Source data
BEGIN

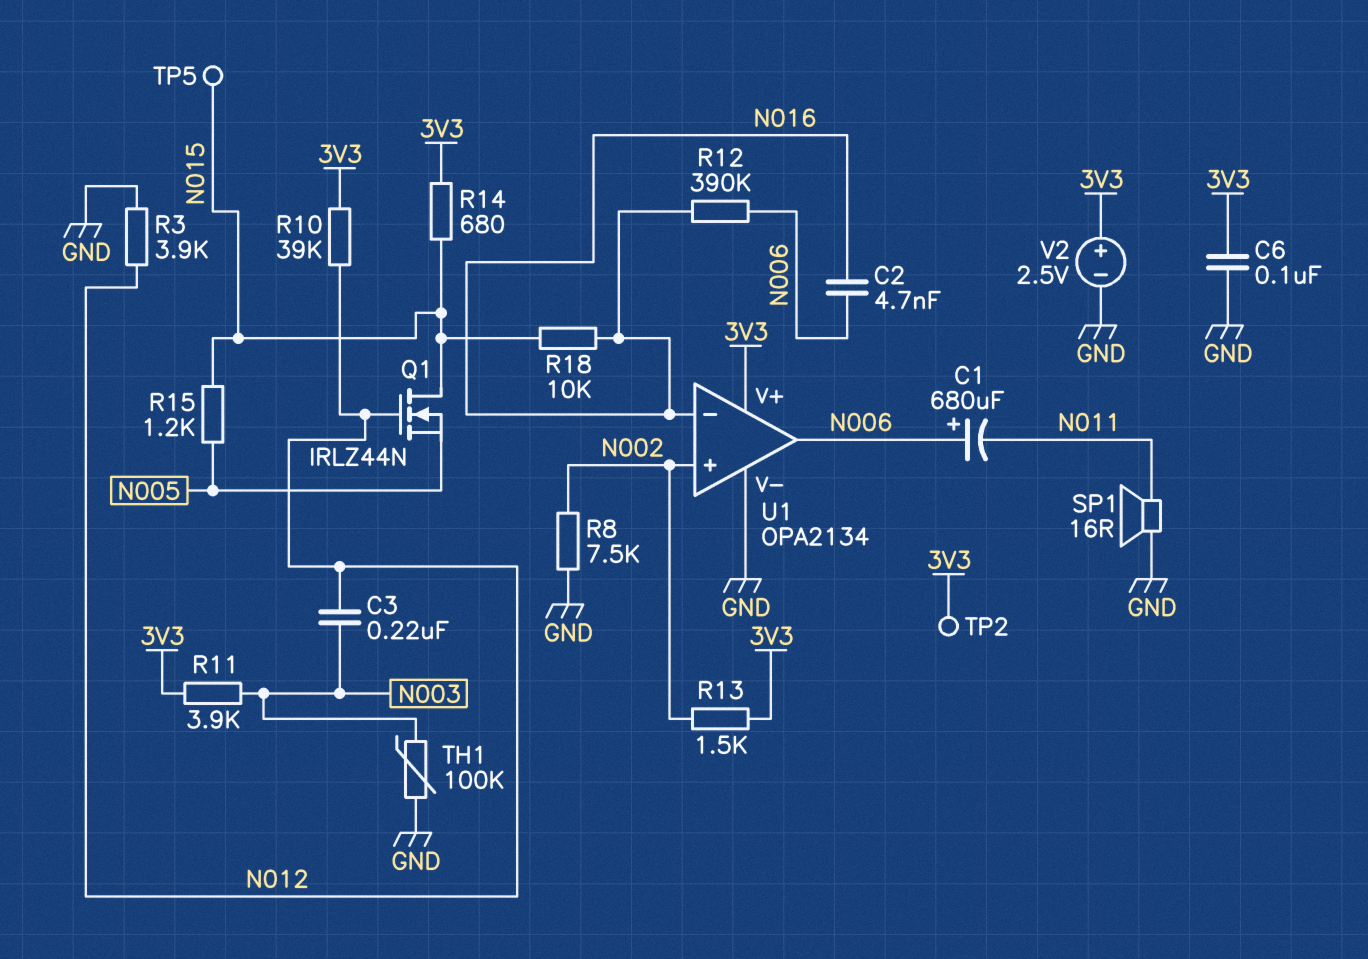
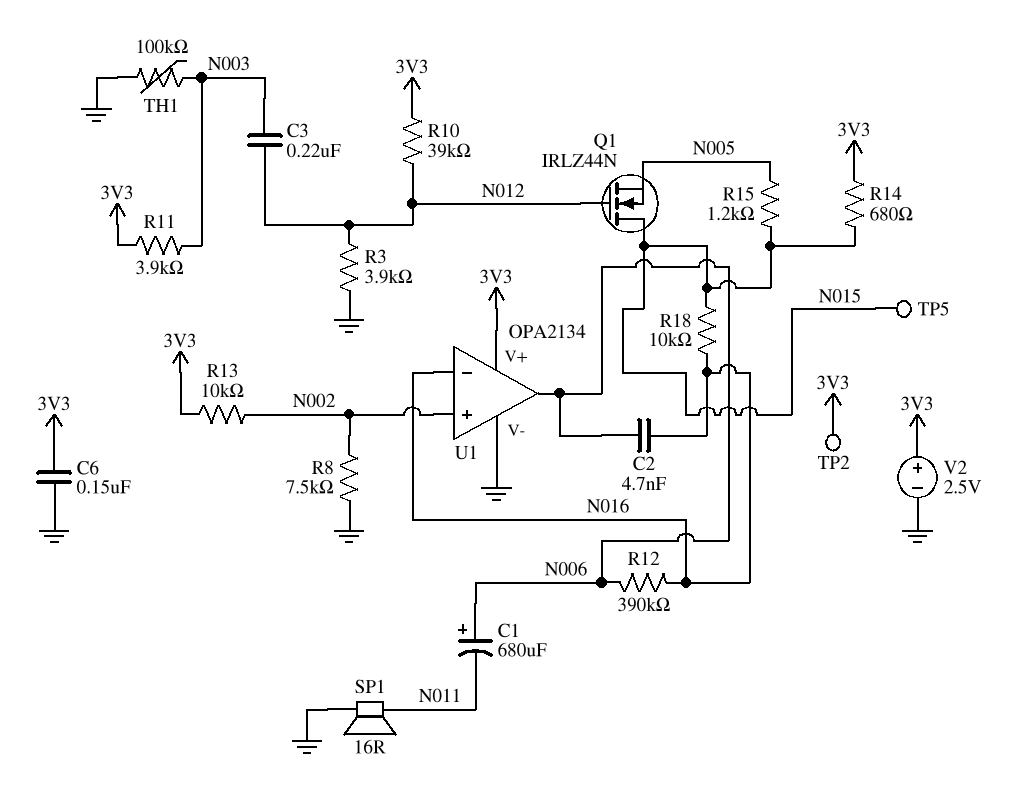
C6: 100nF (3V3, GND) -> 150nF (3V3, GND)
R13: 1.5k (3V3, N002) -> 10k (3V3, N002)

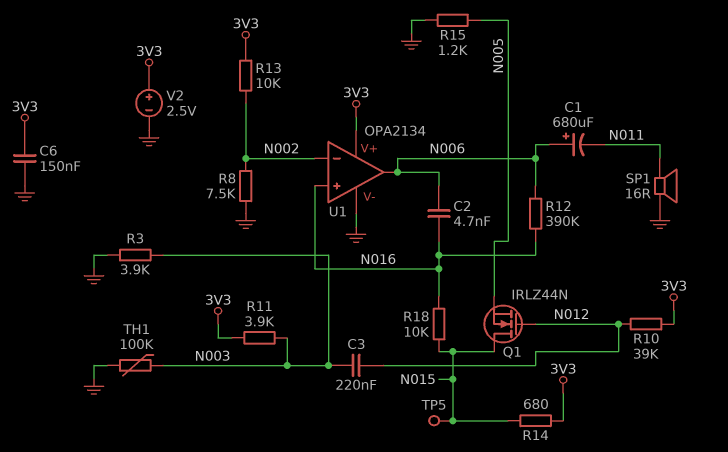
R3: 3.9k (GND, N012) -> 3.9k (GND, N003)
R15: 1.2k (N005, N015) -> 1.2k (GND, N005)
TP2: test point (3V3) -> none
U1 pin in+: N002 -> N016
U1 pin in-: N016 -> N002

END

» **Description of the task**:
Reproduce all the entries that precede this task, word for word, minus any pictures.

» **Result for this task**:
C6: 100nF (3V3, GND) -> 150nF (3V3, GND)
R13: 1.5k (3V3, N002) -> 10k (3V3, N002)

R3: 3.9k (GND, N012) -> 3.9k (GND, N003)
R15: 1.2k (N005, N015) -> 1.2k (GND, N005)
TP2: test point (3V3) -> none
U1 pin in+: N002 -> N016
U1 pin in-: N016 -> N002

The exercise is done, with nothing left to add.